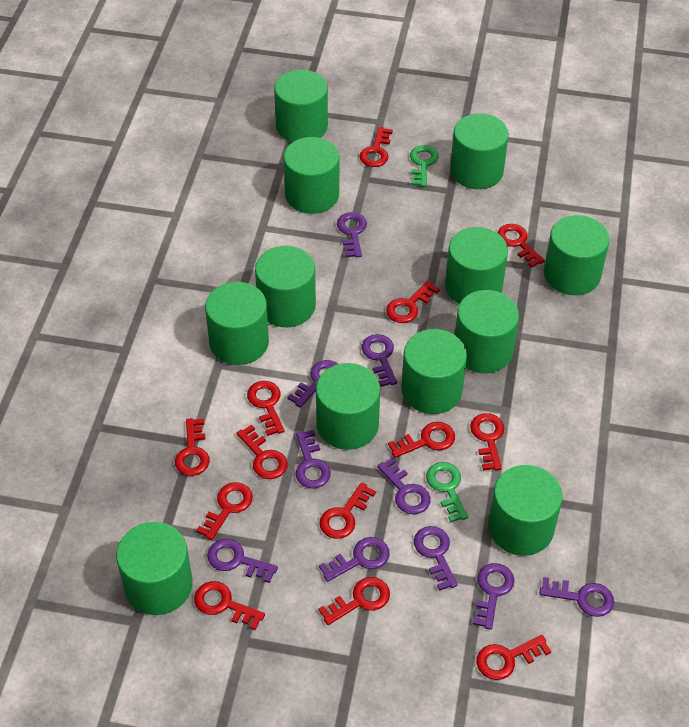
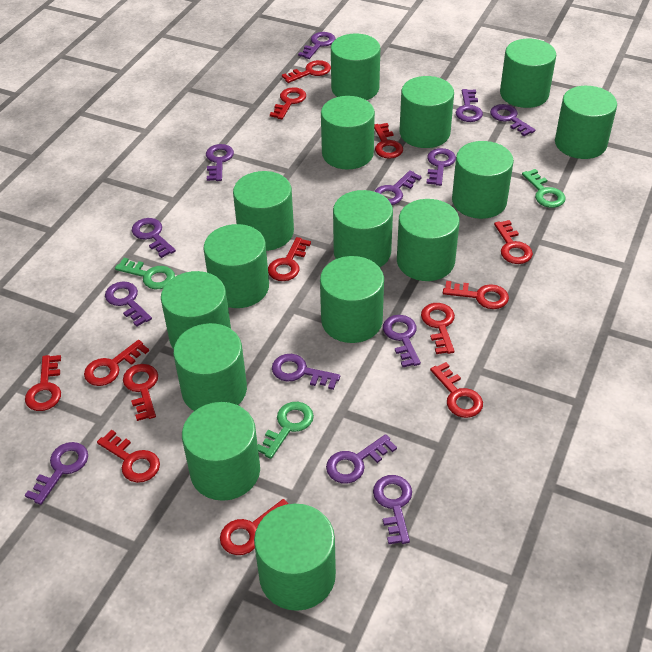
green cylinder: 12 -> 15
green key: 2 -> 3
purple key: 10 -> 13

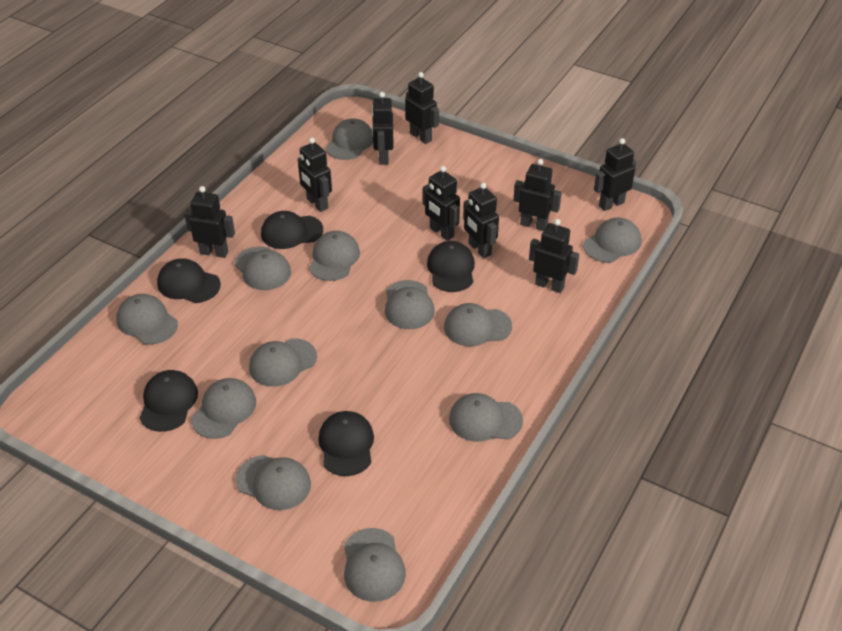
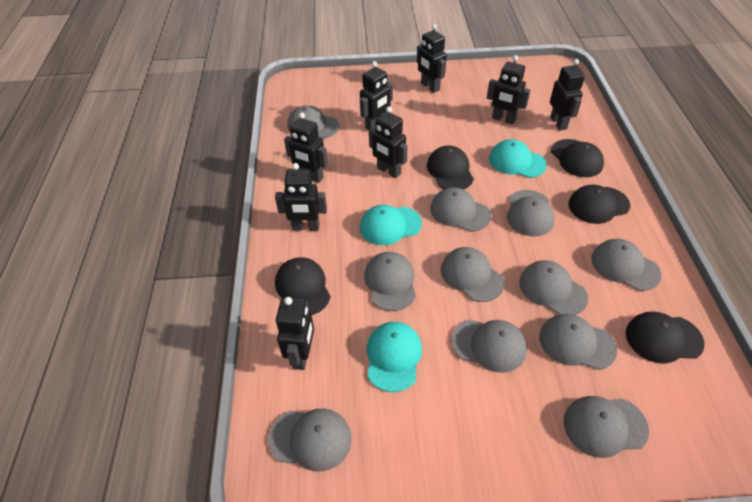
black robot: 9 -> 8
grey cap: 12 -> 11
turquoise cap: 0 -> 3

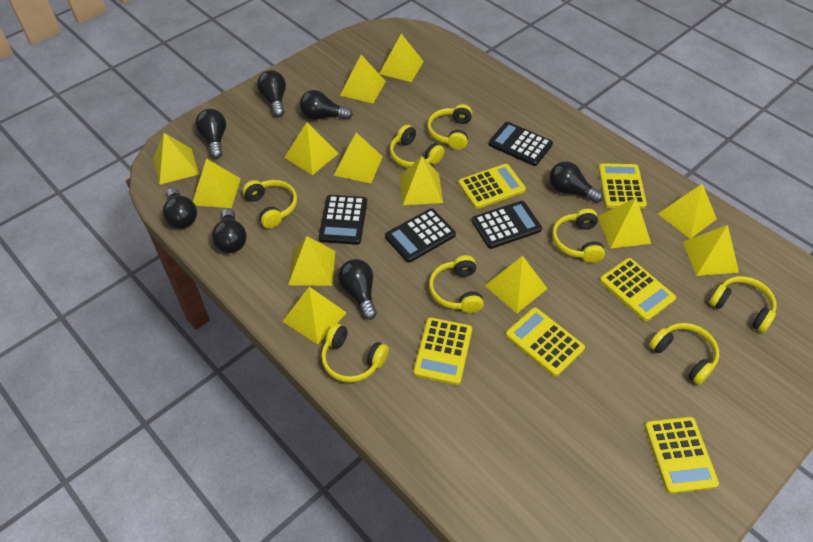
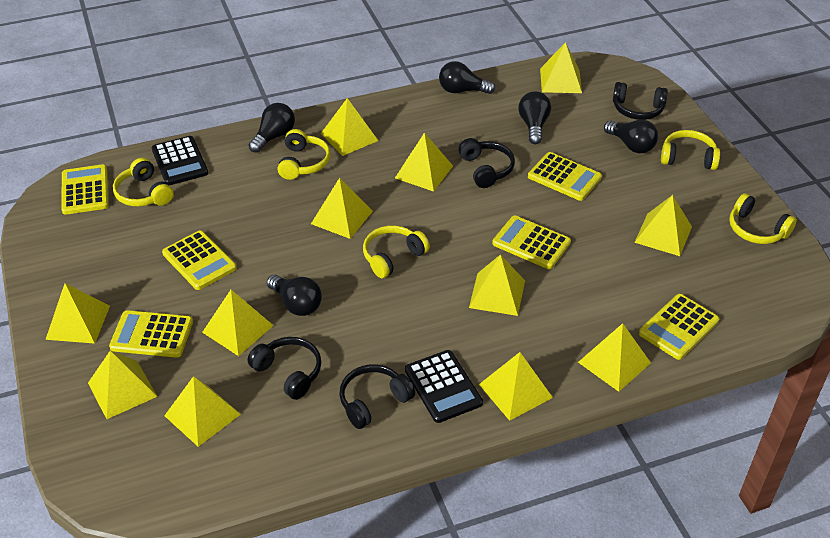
black calculator: 4 -> 2
black headphones: 0 -> 4
black light bulb: 7 -> 5
yellow headphones: 8 -> 5
yellow pyramid: 13 -> 12

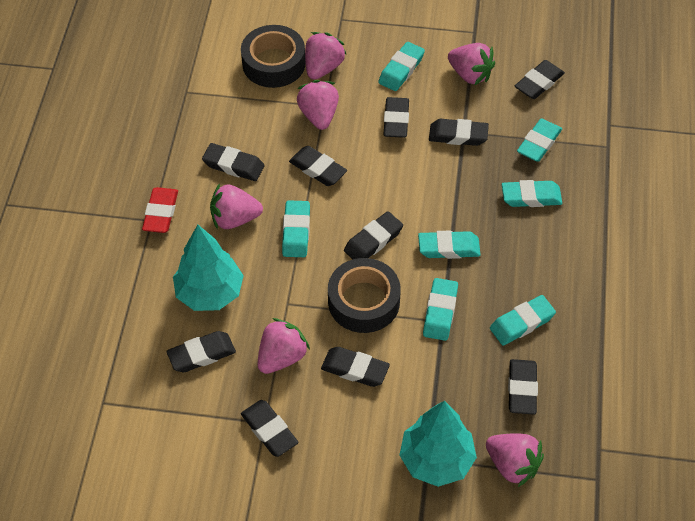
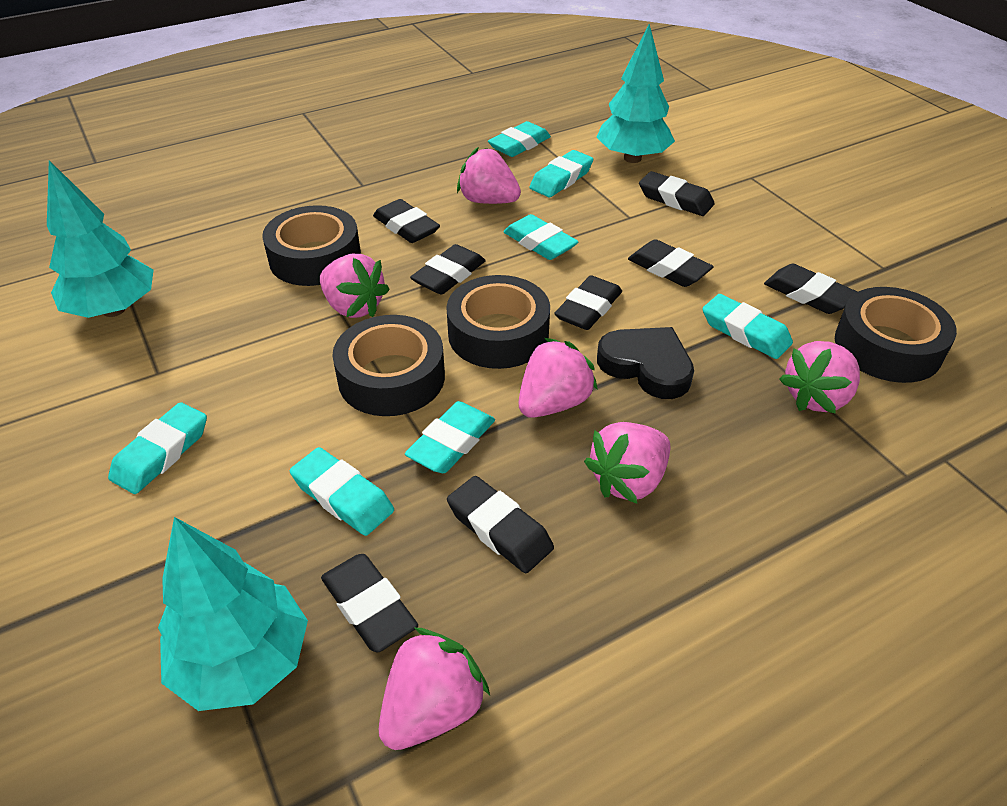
black eraser: 10 -> 8
black heart: 0 -> 1
black tape: 2 -> 4
red eraser: 1 -> 0
turquoise tree: 2 -> 3

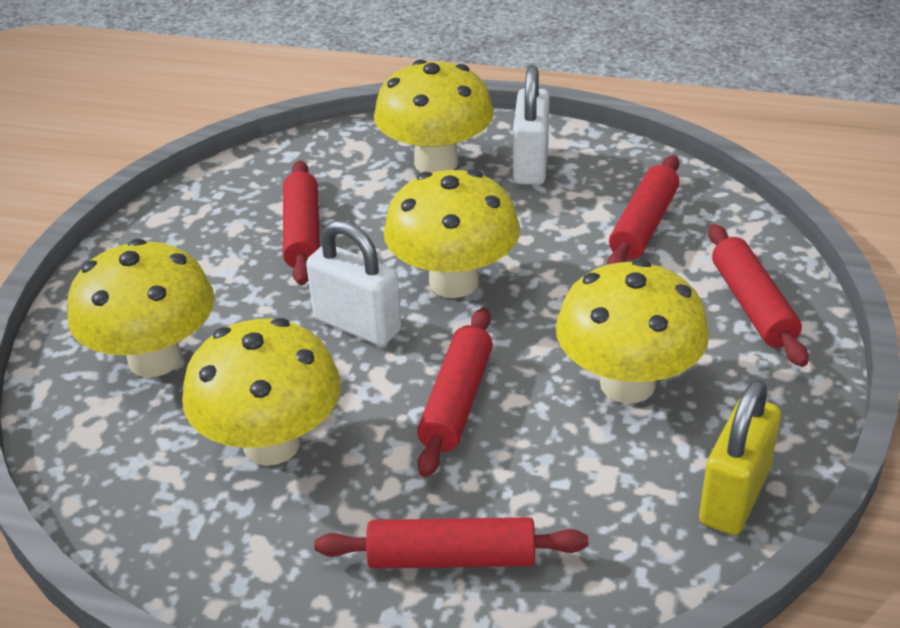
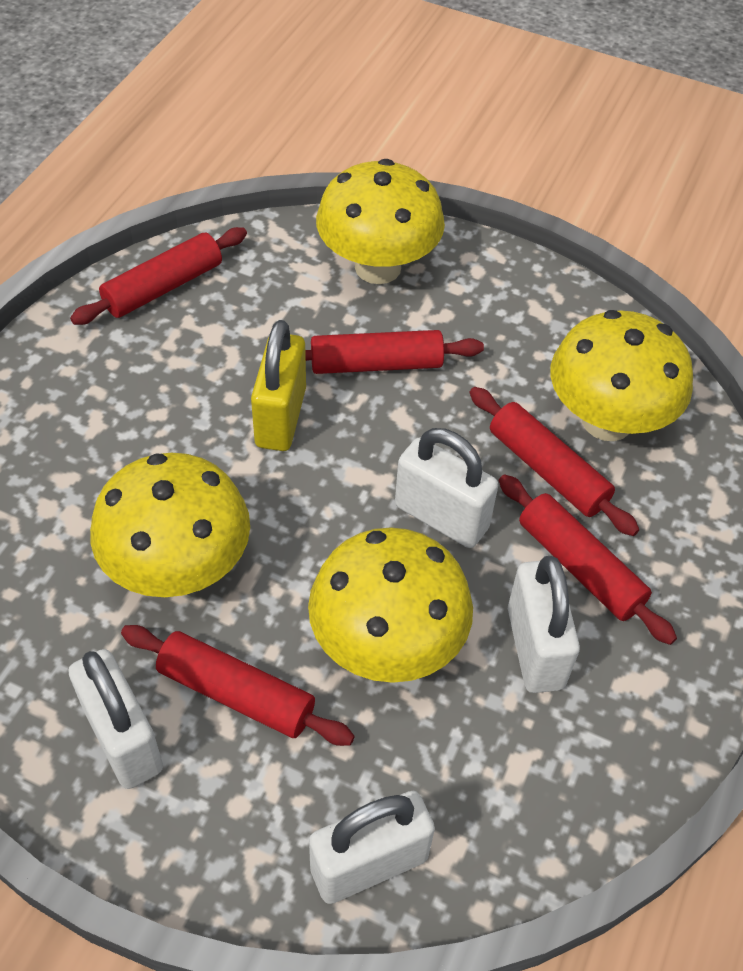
white padlock: 2 -> 4
yellow mushroom: 5 -> 4

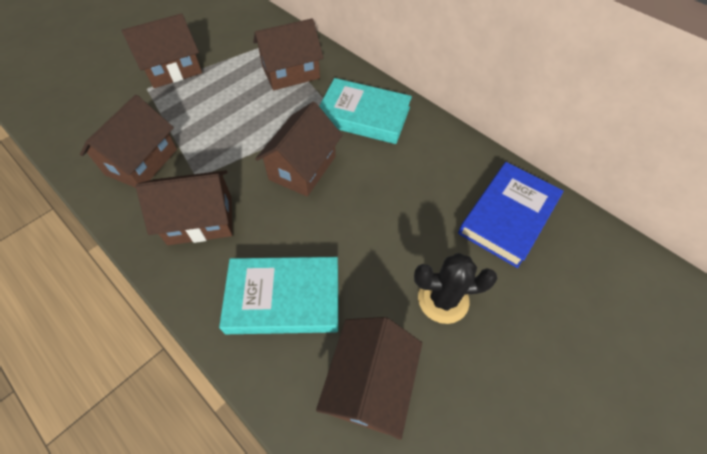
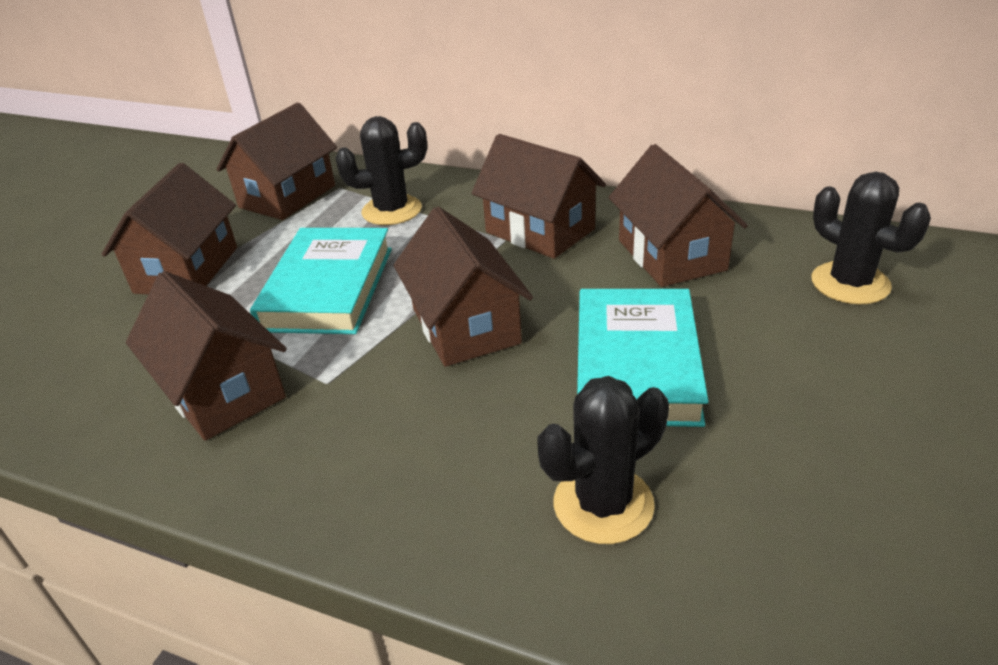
black cactus: 1 -> 3
blue book: 1 -> 0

◆ Work item ◆
Please print each record above again exactly, but omit any pictures.

◆ Finished exercise ◆
green cylinder: 12 -> 15
green key: 2 -> 3
purple key: 10 -> 13

black robot: 9 -> 8
grey cap: 12 -> 11
turquoise cap: 0 -> 3

black calculator: 4 -> 2
black headphones: 0 -> 4
black light bulb: 7 -> 5
yellow headphones: 8 -> 5
yellow pyramid: 13 -> 12

black eraser: 10 -> 8
black heart: 0 -> 1
black tape: 2 -> 4
red eraser: 1 -> 0
turquoise tree: 2 -> 3

white padlock: 2 -> 4
yellow mushroom: 5 -> 4

black cactus: 1 -> 3
blue book: 1 -> 0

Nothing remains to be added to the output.